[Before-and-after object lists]
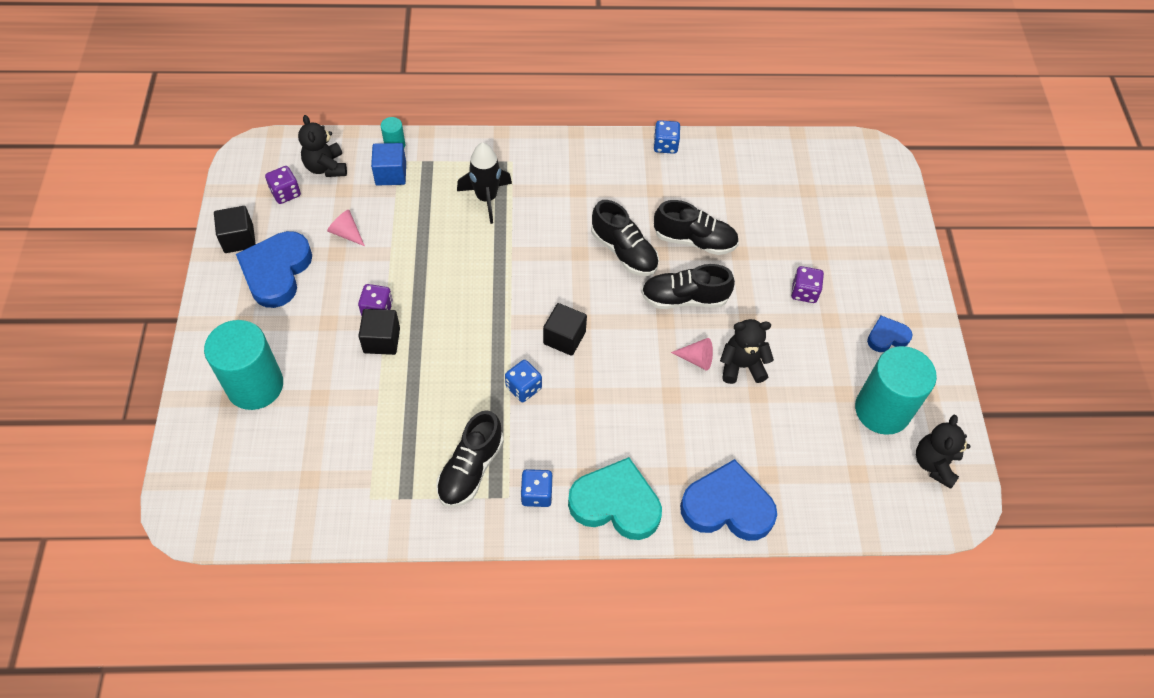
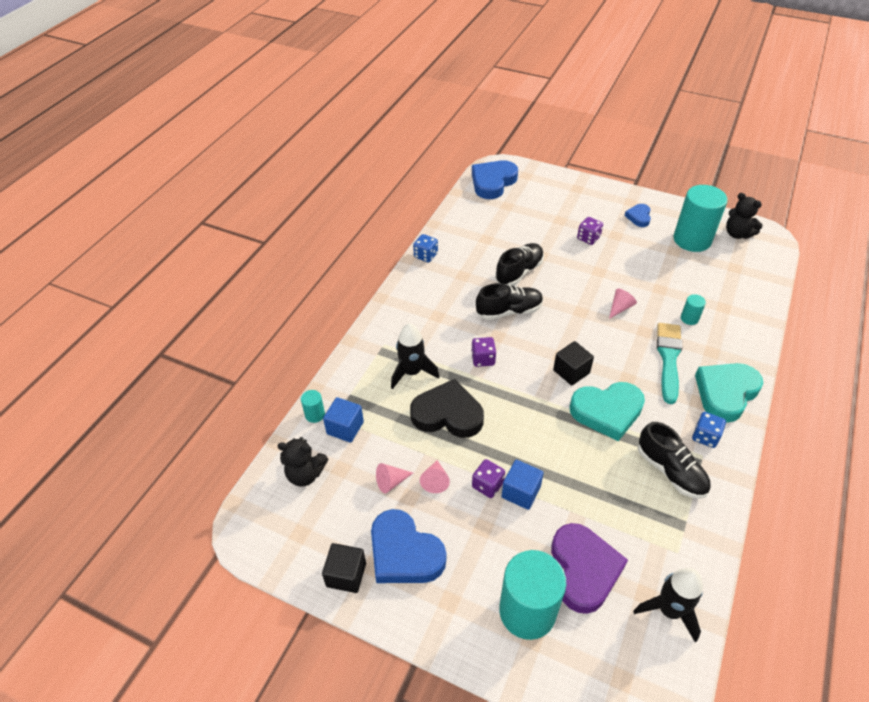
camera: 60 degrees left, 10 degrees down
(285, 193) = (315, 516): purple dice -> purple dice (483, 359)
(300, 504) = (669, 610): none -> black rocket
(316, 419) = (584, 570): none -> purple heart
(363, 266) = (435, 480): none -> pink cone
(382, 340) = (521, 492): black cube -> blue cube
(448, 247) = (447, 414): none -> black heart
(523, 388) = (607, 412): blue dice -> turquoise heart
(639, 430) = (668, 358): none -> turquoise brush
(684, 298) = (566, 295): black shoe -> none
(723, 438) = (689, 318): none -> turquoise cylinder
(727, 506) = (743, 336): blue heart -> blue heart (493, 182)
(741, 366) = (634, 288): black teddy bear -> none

...

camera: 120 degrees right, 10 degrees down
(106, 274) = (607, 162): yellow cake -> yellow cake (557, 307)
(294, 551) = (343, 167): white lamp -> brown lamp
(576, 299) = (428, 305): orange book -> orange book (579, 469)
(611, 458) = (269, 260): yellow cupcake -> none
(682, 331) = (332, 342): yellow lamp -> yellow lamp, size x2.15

* * *

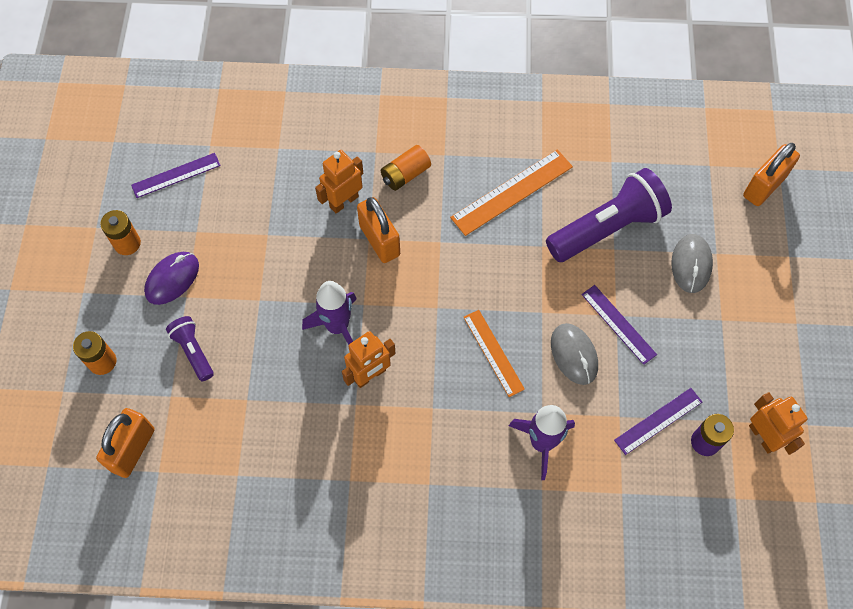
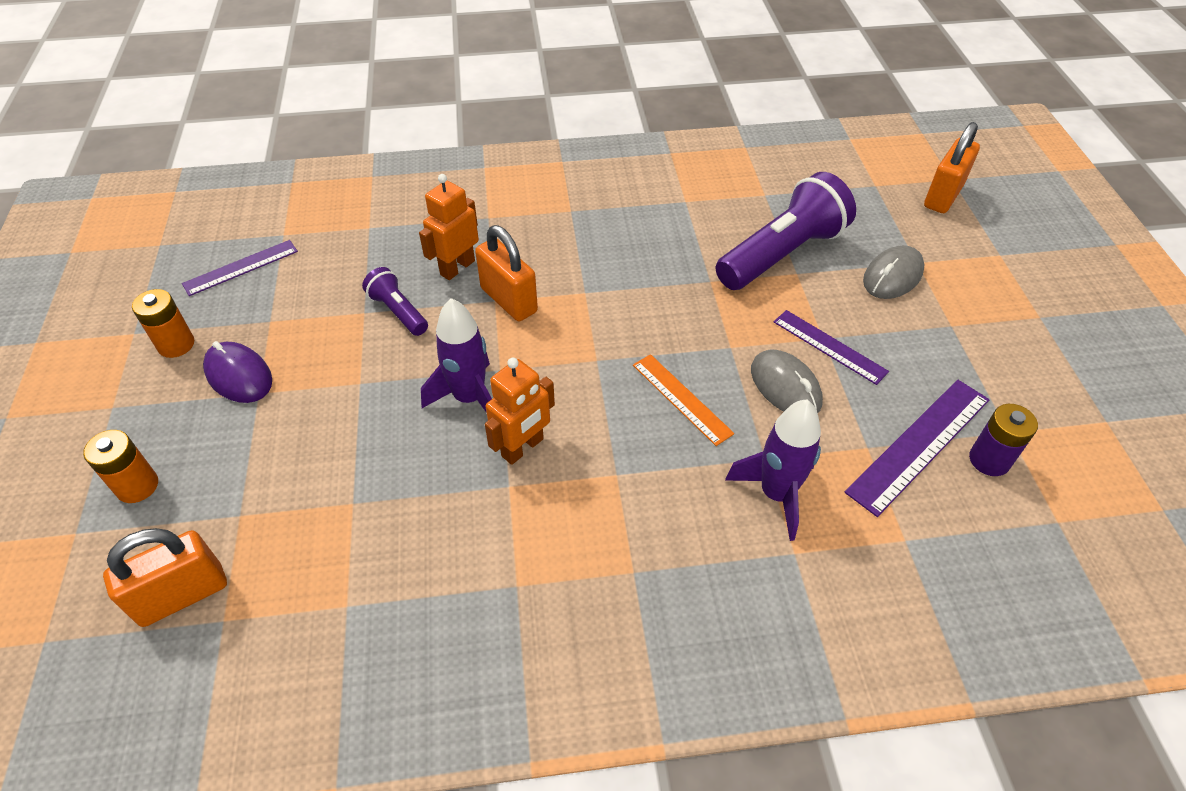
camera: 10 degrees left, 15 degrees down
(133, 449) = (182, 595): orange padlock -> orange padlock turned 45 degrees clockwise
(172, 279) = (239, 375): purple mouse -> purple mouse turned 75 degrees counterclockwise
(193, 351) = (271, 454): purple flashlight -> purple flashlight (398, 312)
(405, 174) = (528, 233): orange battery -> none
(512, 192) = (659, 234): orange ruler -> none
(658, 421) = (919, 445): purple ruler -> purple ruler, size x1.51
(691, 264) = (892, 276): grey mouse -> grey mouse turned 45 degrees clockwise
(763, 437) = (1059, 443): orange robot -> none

**Exercise prompt:** Could you reproduce, exactly, every line above from the line with "camera: 60 degrees left, 10 degrees down" to the line with "(382, 340) = (521, 492): black", and no other line? Both ends count.

**Exercise result:**
camera: 60 degrees left, 10 degrees down
(285, 193) = (315, 516): purple dice -> purple dice (483, 359)
(300, 504) = (669, 610): none -> black rocket
(316, 419) = (584, 570): none -> purple heart
(363, 266) = (435, 480): none -> pink cone
(382, 340) = (521, 492): black cube -> blue cube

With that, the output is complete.